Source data
━━━━━━━━━━━━━━━━━━━━━━━━━━━━━━

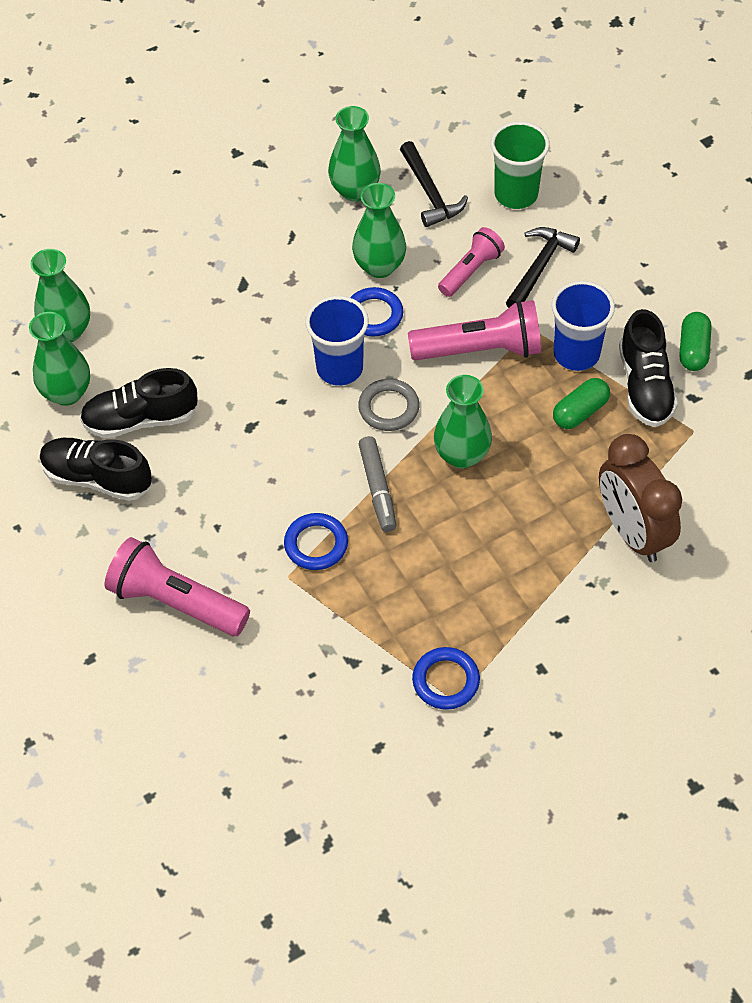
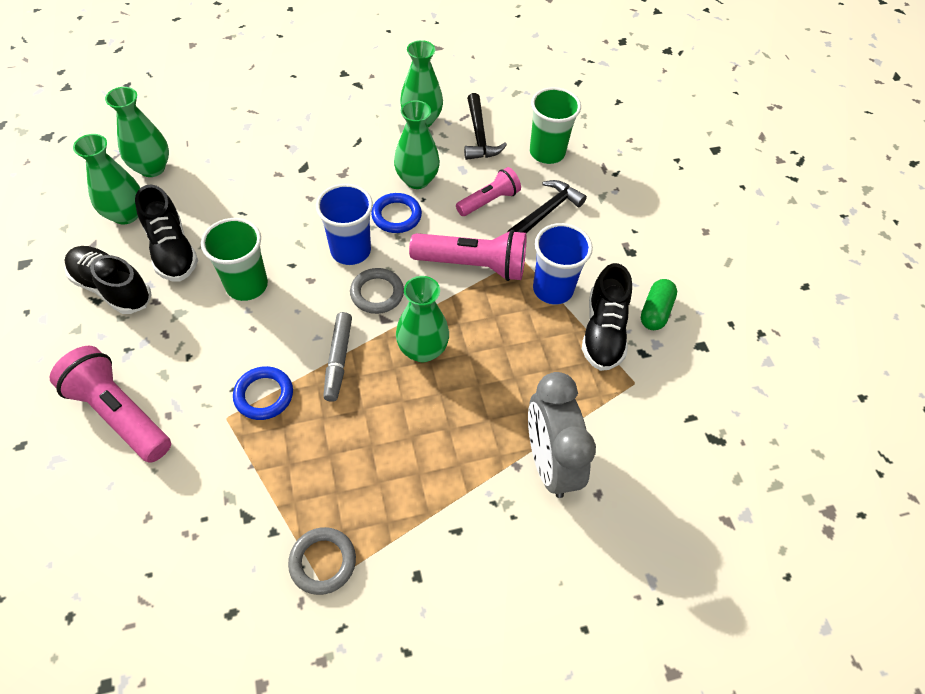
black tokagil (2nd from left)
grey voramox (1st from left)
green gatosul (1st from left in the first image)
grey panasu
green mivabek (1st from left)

━━━━━━━━━━━━━━━━━━━━━━━━━━━━━━

_WORK TO COMPLETE_
Set down every record exactly as written, but drop the pictures.

_ANSWER BELOW_
black tokagil (2nd from left)
grey voramox (1st from left)
green gatosul (1st from left in the first image)
grey panasu
green mivabek (1st from left)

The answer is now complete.